*** RECORD SET ***

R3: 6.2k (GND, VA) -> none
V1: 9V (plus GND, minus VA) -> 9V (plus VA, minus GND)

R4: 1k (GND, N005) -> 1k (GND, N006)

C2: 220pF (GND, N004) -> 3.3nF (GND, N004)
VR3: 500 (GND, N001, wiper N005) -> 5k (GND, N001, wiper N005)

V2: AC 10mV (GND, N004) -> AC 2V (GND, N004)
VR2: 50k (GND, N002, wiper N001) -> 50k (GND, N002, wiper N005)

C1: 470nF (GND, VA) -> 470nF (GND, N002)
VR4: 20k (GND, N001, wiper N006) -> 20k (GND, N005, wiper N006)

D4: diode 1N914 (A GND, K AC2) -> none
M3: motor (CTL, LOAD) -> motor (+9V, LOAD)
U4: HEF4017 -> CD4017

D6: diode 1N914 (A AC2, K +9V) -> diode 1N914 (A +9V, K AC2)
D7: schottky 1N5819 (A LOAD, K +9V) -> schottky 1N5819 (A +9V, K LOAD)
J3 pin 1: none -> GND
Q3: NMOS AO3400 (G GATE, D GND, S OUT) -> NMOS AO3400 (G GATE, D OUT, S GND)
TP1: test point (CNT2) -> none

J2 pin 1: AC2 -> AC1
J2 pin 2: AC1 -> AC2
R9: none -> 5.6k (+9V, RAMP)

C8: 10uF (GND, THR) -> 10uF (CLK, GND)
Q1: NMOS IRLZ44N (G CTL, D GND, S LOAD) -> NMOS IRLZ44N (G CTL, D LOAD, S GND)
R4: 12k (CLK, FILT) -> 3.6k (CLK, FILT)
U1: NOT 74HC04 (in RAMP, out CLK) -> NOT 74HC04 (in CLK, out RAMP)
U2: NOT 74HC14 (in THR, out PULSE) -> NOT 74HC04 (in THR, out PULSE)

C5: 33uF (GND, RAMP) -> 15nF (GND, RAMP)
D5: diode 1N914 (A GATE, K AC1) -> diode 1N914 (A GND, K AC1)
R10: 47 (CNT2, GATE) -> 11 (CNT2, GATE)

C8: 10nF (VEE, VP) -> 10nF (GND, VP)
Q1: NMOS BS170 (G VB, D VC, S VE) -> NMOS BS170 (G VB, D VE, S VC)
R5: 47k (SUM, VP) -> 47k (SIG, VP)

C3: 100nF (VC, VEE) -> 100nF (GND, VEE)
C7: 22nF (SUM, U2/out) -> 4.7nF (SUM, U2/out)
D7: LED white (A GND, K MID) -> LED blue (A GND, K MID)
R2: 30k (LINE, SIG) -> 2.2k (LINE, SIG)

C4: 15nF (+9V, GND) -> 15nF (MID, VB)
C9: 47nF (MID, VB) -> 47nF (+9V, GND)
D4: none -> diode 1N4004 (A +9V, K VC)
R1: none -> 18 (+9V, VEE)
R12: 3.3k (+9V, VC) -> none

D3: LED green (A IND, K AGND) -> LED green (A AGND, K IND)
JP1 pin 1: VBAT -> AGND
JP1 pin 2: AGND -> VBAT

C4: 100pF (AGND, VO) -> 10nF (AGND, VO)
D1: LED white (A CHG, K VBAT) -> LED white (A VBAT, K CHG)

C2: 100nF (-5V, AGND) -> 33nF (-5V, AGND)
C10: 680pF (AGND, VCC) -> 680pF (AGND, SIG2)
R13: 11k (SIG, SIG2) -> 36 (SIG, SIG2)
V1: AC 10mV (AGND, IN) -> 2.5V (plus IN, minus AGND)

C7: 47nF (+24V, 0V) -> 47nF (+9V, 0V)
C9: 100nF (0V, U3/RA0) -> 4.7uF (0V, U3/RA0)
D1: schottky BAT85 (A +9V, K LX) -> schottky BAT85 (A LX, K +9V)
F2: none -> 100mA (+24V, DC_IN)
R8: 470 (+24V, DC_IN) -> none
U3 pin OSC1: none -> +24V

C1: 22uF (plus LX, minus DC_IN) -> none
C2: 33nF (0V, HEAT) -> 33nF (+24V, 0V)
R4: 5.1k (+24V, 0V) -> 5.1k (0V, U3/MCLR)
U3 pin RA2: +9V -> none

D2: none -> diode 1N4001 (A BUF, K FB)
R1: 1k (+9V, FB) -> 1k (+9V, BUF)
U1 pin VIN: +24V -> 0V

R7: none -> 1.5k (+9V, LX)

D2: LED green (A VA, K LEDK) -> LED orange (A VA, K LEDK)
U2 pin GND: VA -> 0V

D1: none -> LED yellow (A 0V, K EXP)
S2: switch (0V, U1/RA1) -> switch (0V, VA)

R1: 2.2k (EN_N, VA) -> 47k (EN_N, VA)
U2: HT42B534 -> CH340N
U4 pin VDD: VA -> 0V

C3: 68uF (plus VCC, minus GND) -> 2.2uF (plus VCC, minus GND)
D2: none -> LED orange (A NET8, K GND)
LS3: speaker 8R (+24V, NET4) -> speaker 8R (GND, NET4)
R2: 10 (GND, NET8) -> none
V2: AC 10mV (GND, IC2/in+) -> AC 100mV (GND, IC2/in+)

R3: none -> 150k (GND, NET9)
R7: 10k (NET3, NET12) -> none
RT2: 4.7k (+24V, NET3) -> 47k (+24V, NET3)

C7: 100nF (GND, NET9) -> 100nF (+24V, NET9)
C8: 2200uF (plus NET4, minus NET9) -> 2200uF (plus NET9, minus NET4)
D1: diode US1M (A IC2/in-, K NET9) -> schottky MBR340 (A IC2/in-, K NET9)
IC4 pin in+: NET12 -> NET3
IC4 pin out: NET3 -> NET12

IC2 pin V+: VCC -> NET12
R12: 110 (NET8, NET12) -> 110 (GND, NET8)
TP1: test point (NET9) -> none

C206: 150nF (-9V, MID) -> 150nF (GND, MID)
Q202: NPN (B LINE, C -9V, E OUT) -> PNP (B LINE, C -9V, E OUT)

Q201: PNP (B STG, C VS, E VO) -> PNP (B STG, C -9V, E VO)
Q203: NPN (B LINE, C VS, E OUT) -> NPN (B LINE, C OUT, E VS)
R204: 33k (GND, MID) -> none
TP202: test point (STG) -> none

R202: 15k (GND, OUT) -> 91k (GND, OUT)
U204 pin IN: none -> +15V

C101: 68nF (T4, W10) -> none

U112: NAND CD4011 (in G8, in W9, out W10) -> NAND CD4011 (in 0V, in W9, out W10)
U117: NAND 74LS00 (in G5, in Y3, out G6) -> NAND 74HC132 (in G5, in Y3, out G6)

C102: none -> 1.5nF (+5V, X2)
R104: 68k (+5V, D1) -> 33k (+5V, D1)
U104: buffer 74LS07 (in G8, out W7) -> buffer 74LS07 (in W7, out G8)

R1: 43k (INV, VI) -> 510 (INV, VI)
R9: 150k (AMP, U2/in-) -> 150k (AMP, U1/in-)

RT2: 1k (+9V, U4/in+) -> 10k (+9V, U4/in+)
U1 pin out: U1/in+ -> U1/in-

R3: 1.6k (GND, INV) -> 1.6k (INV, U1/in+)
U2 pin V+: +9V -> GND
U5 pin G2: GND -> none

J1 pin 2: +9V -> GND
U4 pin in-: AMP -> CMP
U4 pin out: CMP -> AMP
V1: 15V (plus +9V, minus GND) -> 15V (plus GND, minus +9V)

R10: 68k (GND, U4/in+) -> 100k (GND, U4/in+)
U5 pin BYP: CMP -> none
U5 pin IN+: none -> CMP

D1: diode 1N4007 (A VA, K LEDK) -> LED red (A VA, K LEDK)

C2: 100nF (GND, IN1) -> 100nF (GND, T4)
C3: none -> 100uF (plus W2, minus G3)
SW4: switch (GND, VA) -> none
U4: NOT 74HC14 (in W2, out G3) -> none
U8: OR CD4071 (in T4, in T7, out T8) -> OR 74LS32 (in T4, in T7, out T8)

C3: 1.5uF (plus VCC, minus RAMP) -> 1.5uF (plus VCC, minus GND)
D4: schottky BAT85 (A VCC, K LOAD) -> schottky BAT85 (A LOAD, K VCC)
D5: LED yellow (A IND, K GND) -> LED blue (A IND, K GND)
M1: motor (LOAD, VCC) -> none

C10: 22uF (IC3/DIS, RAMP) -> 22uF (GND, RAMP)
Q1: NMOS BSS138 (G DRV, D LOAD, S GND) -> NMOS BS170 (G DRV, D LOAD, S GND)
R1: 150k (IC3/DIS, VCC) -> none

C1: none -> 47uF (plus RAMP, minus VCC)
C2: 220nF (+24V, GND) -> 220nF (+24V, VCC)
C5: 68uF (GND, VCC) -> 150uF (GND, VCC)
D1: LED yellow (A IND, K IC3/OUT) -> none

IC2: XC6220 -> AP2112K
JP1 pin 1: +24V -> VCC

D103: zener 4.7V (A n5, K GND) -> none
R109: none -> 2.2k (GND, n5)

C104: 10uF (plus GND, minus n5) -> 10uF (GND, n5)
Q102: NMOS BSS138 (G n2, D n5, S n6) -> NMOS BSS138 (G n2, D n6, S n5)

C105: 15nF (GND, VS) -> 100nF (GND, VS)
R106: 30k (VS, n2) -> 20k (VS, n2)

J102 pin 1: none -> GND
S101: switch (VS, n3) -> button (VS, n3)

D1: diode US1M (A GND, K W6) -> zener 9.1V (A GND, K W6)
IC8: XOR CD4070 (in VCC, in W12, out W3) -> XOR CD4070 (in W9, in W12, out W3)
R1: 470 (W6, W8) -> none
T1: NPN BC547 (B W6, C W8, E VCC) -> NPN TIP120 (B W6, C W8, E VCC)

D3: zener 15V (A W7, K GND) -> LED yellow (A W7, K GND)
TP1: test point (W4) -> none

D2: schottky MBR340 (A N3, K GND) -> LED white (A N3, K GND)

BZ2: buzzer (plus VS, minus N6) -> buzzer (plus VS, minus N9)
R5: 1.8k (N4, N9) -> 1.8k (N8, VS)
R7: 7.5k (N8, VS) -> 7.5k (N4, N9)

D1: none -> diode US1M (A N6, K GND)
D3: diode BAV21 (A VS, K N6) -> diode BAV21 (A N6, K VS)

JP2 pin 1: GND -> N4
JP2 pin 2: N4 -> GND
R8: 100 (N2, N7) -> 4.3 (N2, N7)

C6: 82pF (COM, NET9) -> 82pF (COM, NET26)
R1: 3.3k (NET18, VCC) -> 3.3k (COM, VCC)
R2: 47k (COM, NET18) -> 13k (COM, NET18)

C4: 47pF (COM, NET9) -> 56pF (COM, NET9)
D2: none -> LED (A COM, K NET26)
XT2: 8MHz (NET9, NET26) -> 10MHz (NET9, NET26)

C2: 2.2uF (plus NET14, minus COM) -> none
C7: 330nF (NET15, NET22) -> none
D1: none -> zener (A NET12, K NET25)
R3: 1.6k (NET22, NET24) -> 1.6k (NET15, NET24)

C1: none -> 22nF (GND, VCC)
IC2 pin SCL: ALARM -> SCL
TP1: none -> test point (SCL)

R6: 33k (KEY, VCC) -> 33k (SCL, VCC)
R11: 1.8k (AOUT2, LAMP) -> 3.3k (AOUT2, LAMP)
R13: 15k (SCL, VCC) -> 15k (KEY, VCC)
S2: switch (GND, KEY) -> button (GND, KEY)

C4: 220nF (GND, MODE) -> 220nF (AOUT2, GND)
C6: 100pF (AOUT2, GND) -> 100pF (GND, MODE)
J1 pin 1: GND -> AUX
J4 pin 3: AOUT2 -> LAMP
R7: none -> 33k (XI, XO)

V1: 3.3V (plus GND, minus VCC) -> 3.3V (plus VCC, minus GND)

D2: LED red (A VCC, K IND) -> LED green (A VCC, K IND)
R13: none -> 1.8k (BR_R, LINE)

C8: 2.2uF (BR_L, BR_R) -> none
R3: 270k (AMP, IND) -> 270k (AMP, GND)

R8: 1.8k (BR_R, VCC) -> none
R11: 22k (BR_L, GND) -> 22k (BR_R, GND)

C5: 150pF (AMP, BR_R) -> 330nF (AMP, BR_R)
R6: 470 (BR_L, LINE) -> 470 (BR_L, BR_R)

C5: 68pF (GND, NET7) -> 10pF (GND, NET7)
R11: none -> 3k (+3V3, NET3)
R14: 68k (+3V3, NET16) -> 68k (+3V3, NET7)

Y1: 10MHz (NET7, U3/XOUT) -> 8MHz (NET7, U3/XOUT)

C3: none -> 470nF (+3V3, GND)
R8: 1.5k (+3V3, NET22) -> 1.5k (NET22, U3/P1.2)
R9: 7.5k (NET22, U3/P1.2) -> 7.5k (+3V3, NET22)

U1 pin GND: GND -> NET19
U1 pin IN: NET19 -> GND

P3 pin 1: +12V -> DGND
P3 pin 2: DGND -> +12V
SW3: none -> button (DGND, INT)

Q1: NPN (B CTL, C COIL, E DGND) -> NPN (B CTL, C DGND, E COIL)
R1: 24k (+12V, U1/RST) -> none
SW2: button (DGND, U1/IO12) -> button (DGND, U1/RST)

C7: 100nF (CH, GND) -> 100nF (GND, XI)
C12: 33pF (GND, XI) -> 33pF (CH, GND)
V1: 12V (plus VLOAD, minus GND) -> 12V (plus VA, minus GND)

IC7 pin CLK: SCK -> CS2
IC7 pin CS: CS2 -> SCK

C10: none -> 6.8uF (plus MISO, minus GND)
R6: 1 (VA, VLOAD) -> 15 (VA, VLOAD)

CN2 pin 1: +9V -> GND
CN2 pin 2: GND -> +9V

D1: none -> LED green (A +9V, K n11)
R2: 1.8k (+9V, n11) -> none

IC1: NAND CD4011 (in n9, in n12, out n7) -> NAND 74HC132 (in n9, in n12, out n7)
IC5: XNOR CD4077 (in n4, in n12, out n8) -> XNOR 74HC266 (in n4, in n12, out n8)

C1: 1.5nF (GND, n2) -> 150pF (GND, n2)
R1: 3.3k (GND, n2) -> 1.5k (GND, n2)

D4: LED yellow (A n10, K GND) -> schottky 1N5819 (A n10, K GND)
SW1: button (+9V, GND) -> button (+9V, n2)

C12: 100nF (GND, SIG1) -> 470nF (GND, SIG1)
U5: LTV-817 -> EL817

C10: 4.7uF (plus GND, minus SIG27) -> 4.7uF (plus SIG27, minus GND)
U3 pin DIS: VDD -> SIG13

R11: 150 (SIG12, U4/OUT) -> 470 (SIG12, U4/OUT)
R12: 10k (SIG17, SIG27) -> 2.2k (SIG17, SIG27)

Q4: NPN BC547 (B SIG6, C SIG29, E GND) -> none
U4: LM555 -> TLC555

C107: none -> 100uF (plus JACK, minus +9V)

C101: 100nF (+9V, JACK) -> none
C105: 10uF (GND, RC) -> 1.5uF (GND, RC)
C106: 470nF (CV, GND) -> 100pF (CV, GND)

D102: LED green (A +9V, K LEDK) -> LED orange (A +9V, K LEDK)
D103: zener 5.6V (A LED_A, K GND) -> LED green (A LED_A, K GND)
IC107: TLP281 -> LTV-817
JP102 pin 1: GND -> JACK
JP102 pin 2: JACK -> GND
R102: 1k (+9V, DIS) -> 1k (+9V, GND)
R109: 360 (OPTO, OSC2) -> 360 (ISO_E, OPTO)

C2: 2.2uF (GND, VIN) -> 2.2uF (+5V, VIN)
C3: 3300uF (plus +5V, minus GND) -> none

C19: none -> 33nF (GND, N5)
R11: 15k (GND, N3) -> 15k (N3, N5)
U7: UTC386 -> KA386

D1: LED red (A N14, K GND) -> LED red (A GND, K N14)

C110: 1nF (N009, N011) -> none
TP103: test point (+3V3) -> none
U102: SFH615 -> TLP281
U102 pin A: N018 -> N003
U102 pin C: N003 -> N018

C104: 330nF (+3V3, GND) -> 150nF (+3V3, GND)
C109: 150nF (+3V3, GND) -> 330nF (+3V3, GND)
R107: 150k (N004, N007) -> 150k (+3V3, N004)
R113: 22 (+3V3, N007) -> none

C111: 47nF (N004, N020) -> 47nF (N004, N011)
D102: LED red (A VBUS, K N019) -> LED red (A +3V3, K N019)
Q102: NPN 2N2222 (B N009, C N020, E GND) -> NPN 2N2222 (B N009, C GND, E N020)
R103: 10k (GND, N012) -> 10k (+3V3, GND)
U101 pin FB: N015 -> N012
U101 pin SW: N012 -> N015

*** End of RECORD SET ***

__EXERCISE OBJECTIVE__.
Reproduce, character for character, only the lines of the preceding data that start at the line with "D1: none -> LED yellow (A 0V, K EXP)" and end at the line with "J1 pin 2: +9V -> GND", both included.

__RESPONSE AREA__.
D1: none -> LED yellow (A 0V, K EXP)
S2: switch (0V, U1/RA1) -> switch (0V, VA)

R1: 2.2k (EN_N, VA) -> 47k (EN_N, VA)
U2: HT42B534 -> CH340N
U4 pin VDD: VA -> 0V

C3: 68uF (plus VCC, minus GND) -> 2.2uF (plus VCC, minus GND)
D2: none -> LED orange (A NET8, K GND)
LS3: speaker 8R (+24V, NET4) -> speaker 8R (GND, NET4)
R2: 10 (GND, NET8) -> none
V2: AC 10mV (GND, IC2/in+) -> AC 100mV (GND, IC2/in+)

R3: none -> 150k (GND, NET9)
R7: 10k (NET3, NET12) -> none
RT2: 4.7k (+24V, NET3) -> 47k (+24V, NET3)

C7: 100nF (GND, NET9) -> 100nF (+24V, NET9)
C8: 2200uF (plus NET4, minus NET9) -> 2200uF (plus NET9, minus NET4)
D1: diode US1M (A IC2/in-, K NET9) -> schottky MBR340 (A IC2/in-, K NET9)
IC4 pin in+: NET12 -> NET3
IC4 pin out: NET3 -> NET12

IC2 pin V+: VCC -> NET12
R12: 110 (NET8, NET12) -> 110 (GND, NET8)
TP1: test point (NET9) -> none

C206: 150nF (-9V, MID) -> 150nF (GND, MID)
Q202: NPN (B LINE, C -9V, E OUT) -> PNP (B LINE, C -9V, E OUT)

Q201: PNP (B STG, C VS, E VO) -> PNP (B STG, C -9V, E VO)
Q203: NPN (B LINE, C VS, E OUT) -> NPN (B LINE, C OUT, E VS)
R204: 33k (GND, MID) -> none
TP202: test point (STG) -> none

R202: 15k (GND, OUT) -> 91k (GND, OUT)
U204 pin IN: none -> +15V

C101: 68nF (T4, W10) -> none

U112: NAND CD4011 (in G8, in W9, out W10) -> NAND CD4011 (in 0V, in W9, out W10)
U117: NAND 74LS00 (in G5, in Y3, out G6) -> NAND 74HC132 (in G5, in Y3, out G6)

C102: none -> 1.5nF (+5V, X2)
R104: 68k (+5V, D1) -> 33k (+5V, D1)
U104: buffer 74LS07 (in G8, out W7) -> buffer 74LS07 (in W7, out G8)

R1: 43k (INV, VI) -> 510 (INV, VI)
R9: 150k (AMP, U2/in-) -> 150k (AMP, U1/in-)

RT2: 1k (+9V, U4/in+) -> 10k (+9V, U4/in+)
U1 pin out: U1/in+ -> U1/in-

R3: 1.6k (GND, INV) -> 1.6k (INV, U1/in+)
U2 pin V+: +9V -> GND
U5 pin G2: GND -> none

J1 pin 2: +9V -> GND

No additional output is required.